- [TRY IT]:
The records should be repeated word for word, pictures excluded.

- [DATASET ENTRIES]:

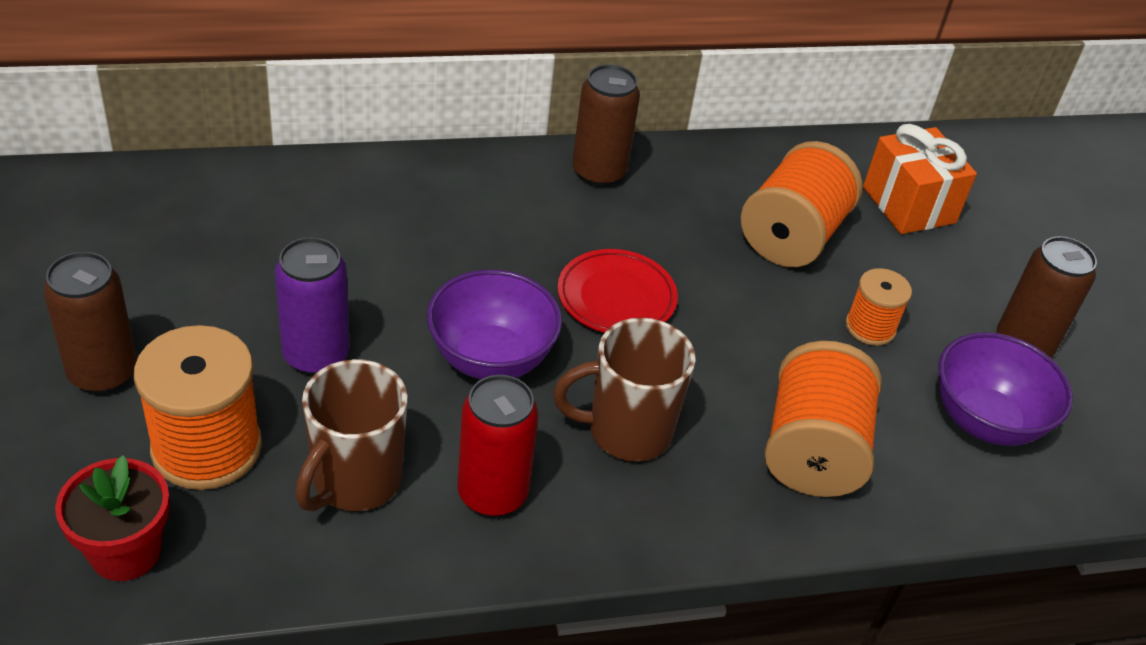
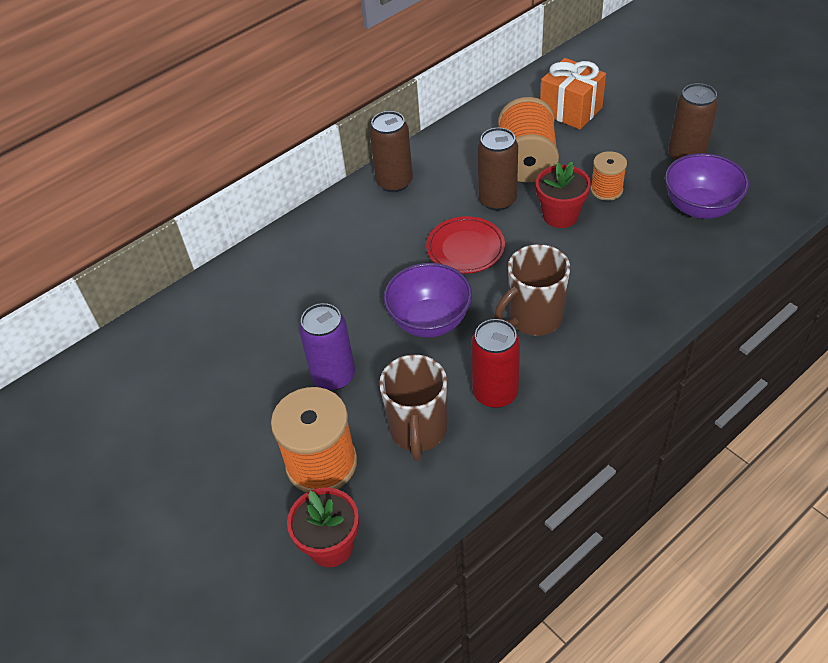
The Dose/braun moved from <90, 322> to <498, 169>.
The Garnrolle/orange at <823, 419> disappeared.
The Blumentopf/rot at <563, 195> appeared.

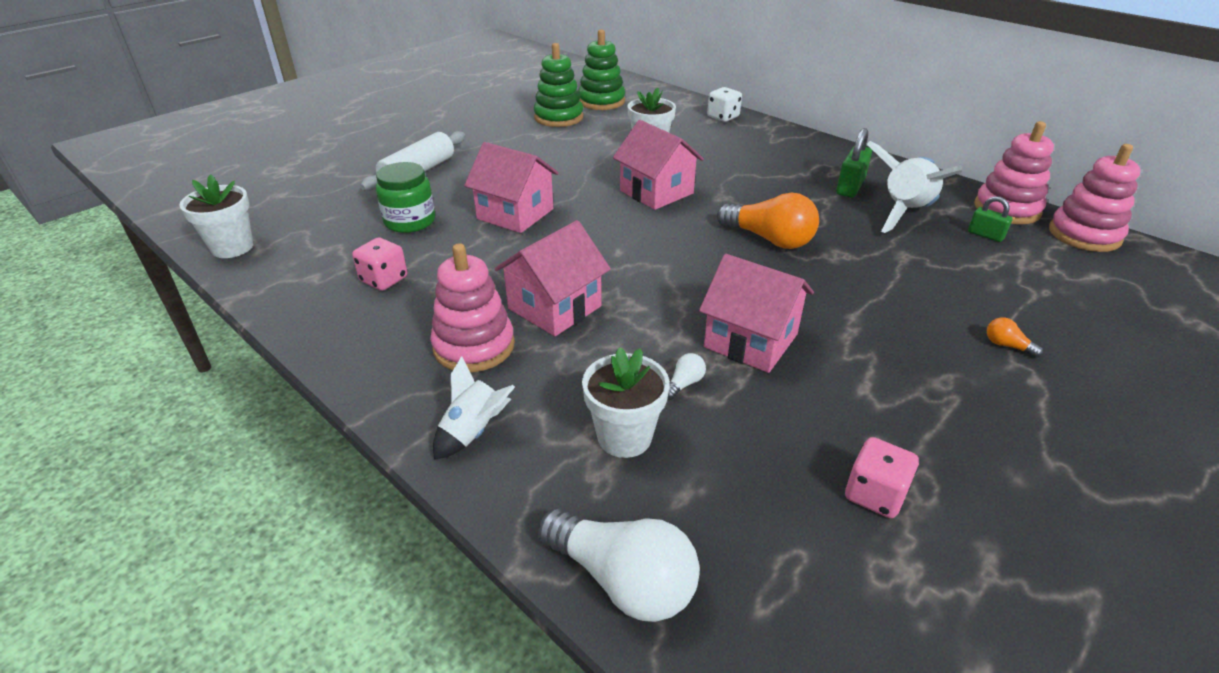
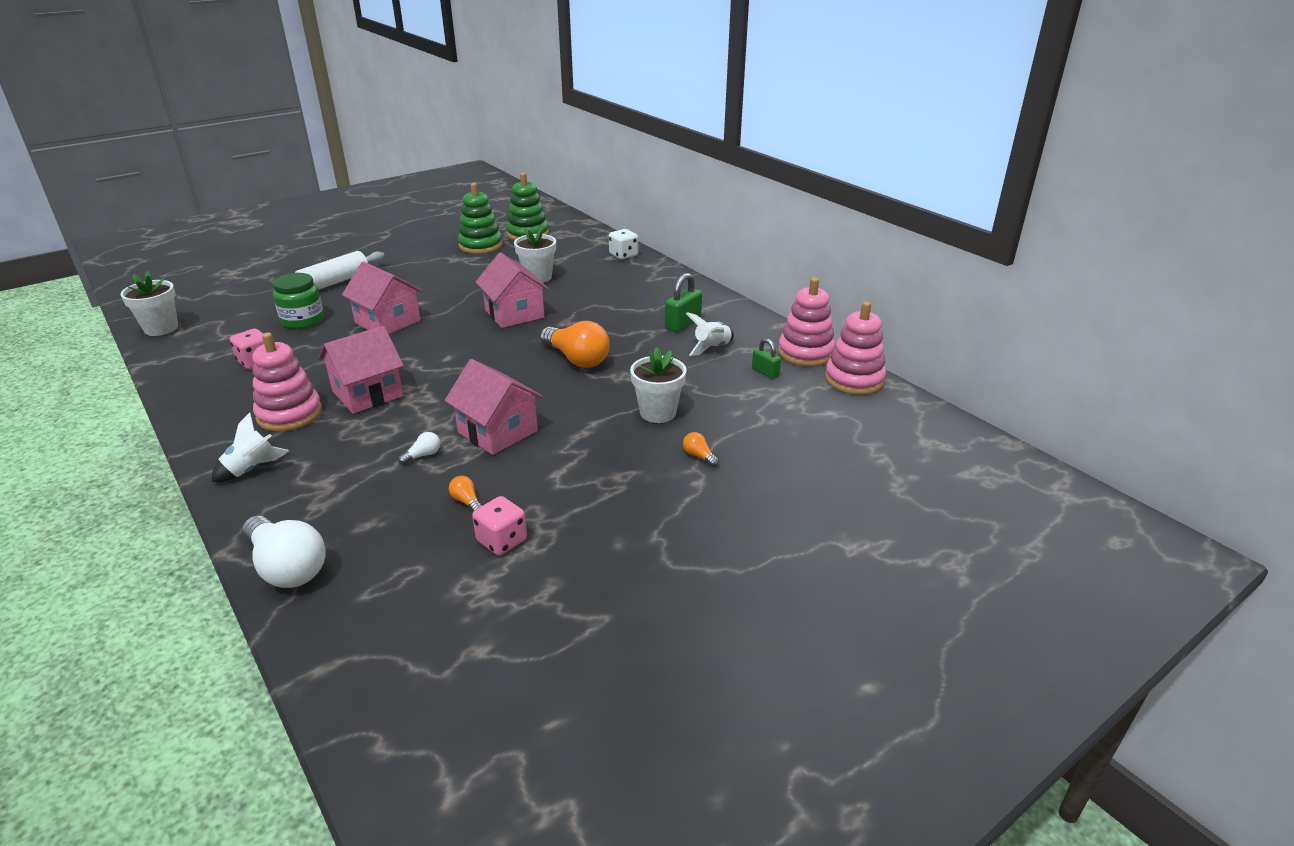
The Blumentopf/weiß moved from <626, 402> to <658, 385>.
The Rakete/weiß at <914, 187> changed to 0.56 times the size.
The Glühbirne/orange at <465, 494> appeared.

- [TASK ANSWER]:
The Dose/braun moved from <90, 322> to <498, 169>.
The Garnrolle/orange at <823, 419> disappeared.
The Blumentopf/rot at <563, 195> appeared.

The Blumentopf/weiß moved from <626, 402> to <658, 385>.
The Rakete/weiß at <914, 187> changed to 0.56 times the size.
The Glühbirne/orange at <465, 494> appeared.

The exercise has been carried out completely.